What this task involves =
Within these records, how many lines hold "grey"? Give the number alone.

Records provided =

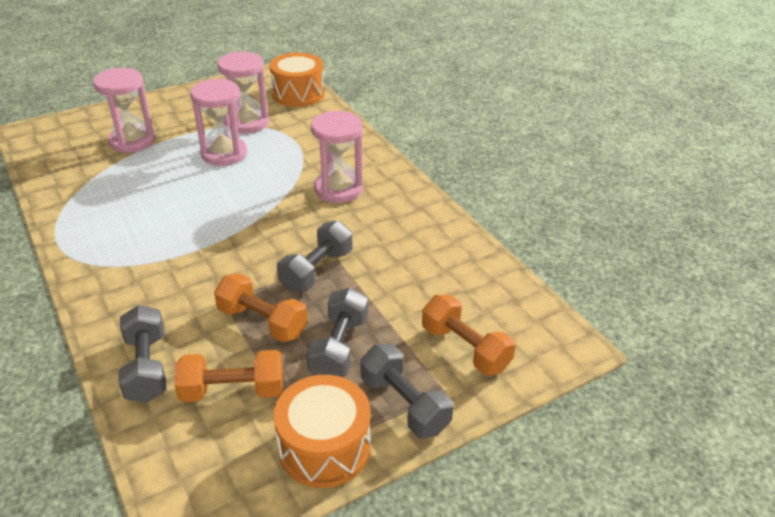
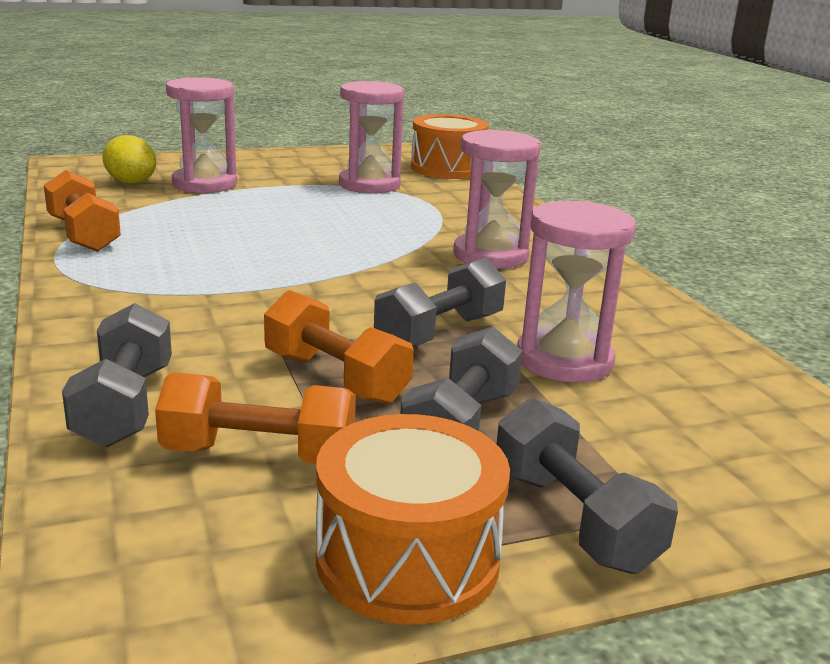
camera: 10 degrees right, 15 degrees down
(79, 148) = (131, 182): none -> yellow lemon
(224, 154) = (328, 207): pink hourglass -> pink hourglass (564, 360)
(465, 348) = (695, 458): orange dumbbell -> orange dumbbell (84, 235)

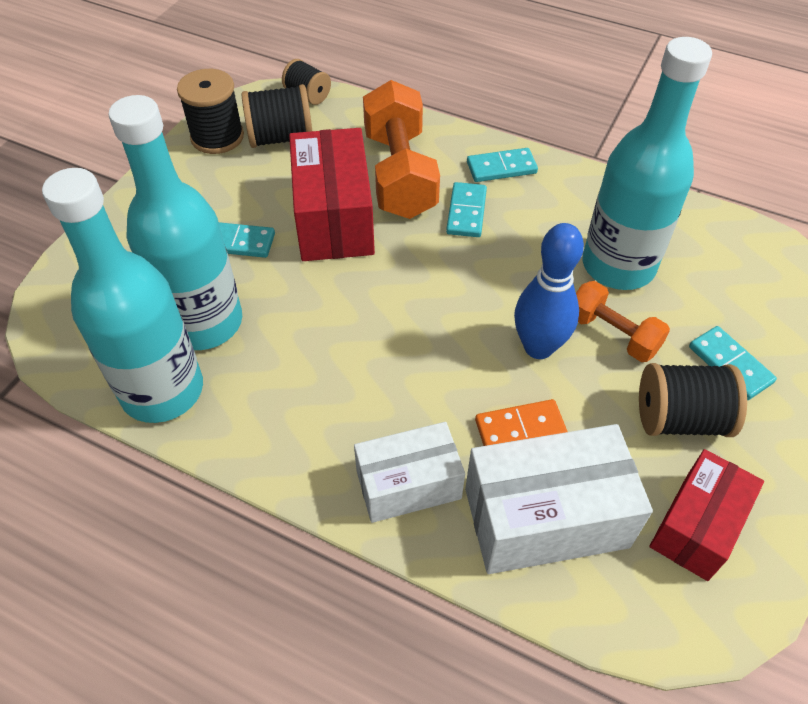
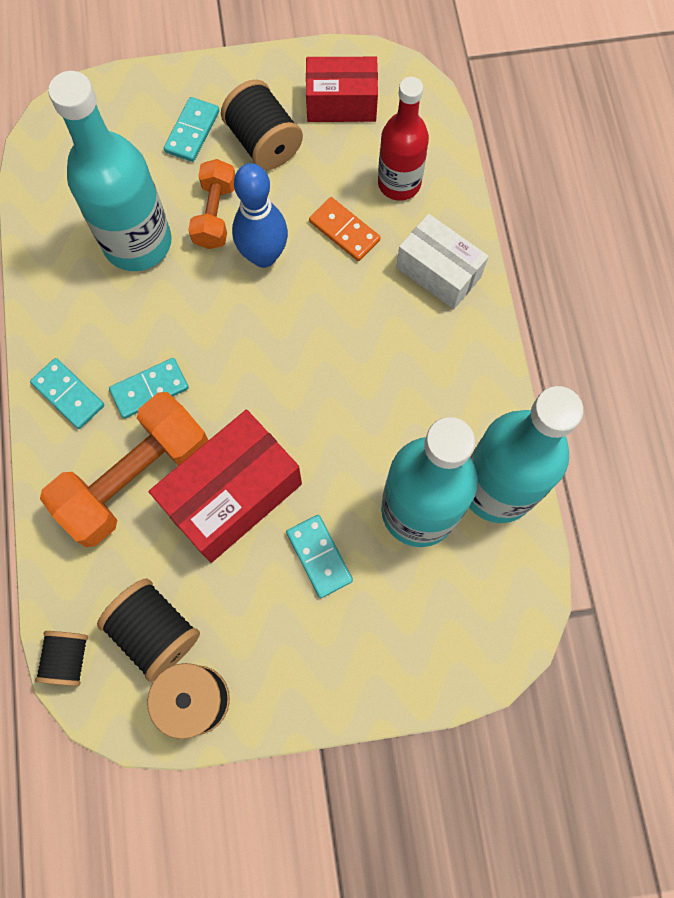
camera: 125 degrees left, 20 degrees up
(545, 517) = (399, 183): white box -> red bottle

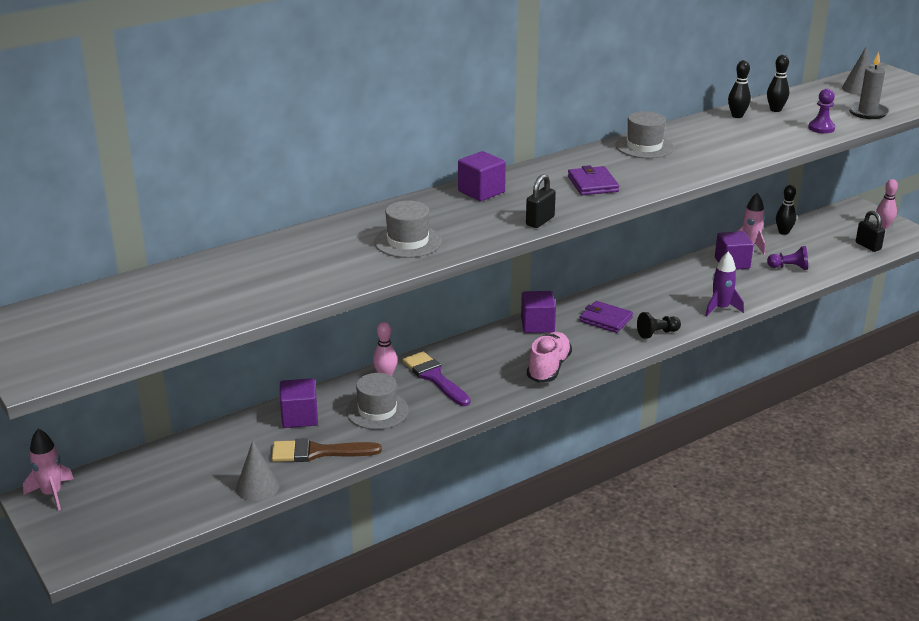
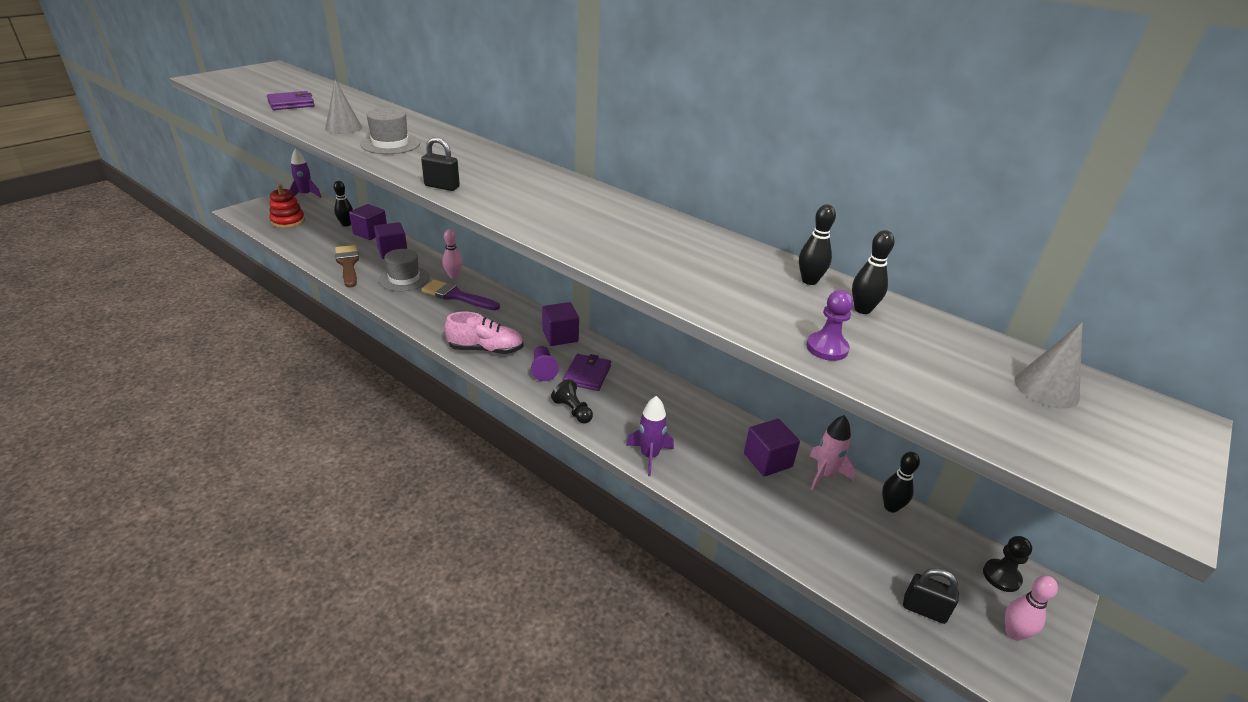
camera: 70 degrees right, 5 degrees up
(52, 494) = (306, 195): pink rocket -> purple rocket
(146, 508) = (288, 221): none -> red stacking toy
(191, 454) = (346, 224): none -> black bowling pin
(257, 487) = (307, 250): grey cone -> grey cone (343, 128)
(434, 377) = (457, 296): purple brush -> purple brush turned 105 degrees counterclockwise
(481, 191) = (500, 162): purple cube -> purple cube (370, 233)
(593, 184) = (539, 205): purple wallet -> purple wallet (291, 104)
(644, 146) = (658, 226): grey hat -> none
(789, 267) = (791, 515): purple pawn -> purple pawn (543, 369)
(843, 216) = (1001, 576): none -> black pawn
(867, 112) = (942, 396): grey candle -> none
(868, 246) = (924, 610): black padlock -> black padlock turned 75 degrees clockwise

Completed exercise =
3